_ASSIGNED TASK_
Strip the pictures, then copy the remaining data exactly as it stands.

_Structured diff data_
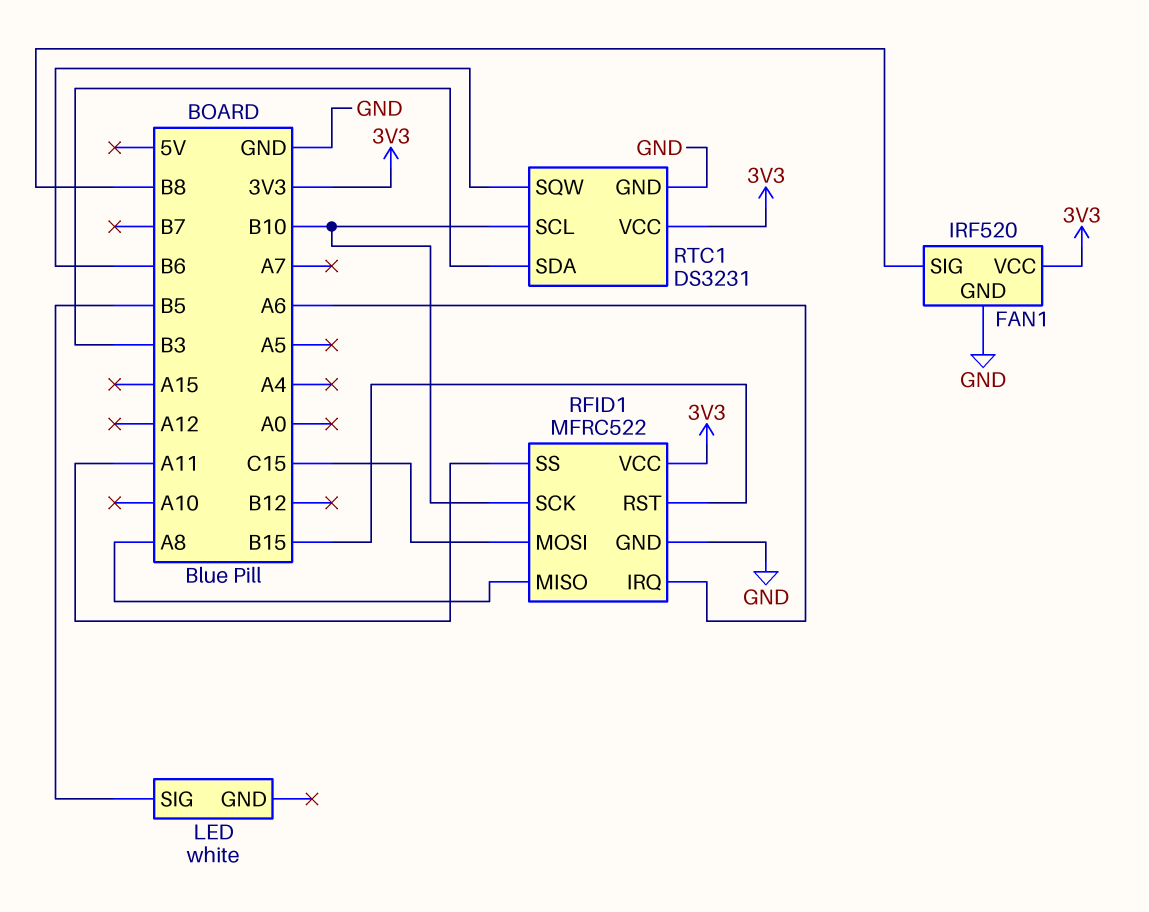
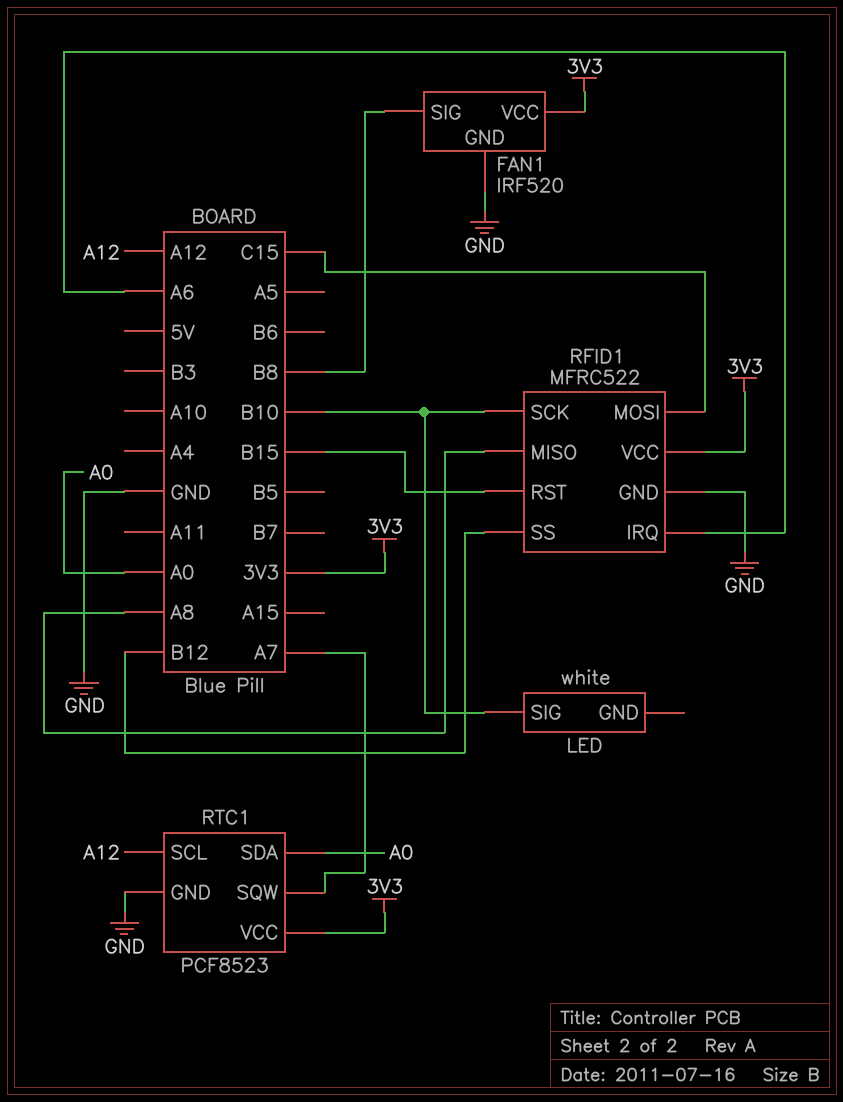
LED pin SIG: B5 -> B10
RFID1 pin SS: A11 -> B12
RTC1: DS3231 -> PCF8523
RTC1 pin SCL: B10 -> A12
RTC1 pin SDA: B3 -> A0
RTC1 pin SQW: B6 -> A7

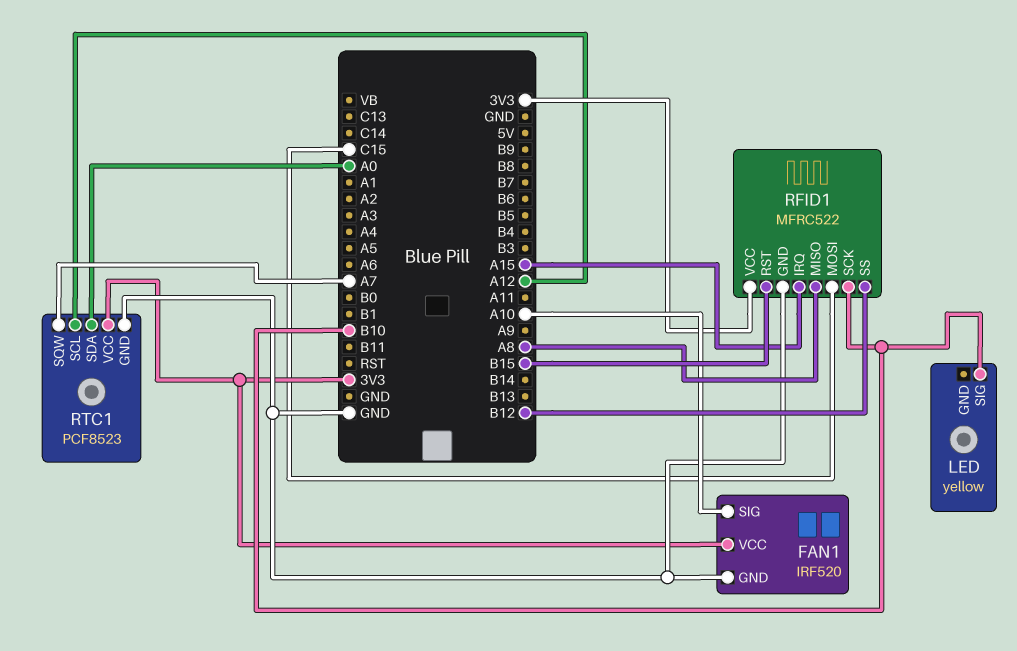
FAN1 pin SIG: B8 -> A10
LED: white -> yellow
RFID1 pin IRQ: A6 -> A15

_SOLUTION TO THE EXERCISE_
LED pin SIG: B5 -> B10
RFID1 pin SS: A11 -> B12
RTC1: DS3231 -> PCF8523
RTC1 pin SCL: B10 -> A12
RTC1 pin SDA: B3 -> A0
RTC1 pin SQW: B6 -> A7

FAN1 pin SIG: B8 -> A10
LED: white -> yellow
RFID1 pin IRQ: A6 -> A15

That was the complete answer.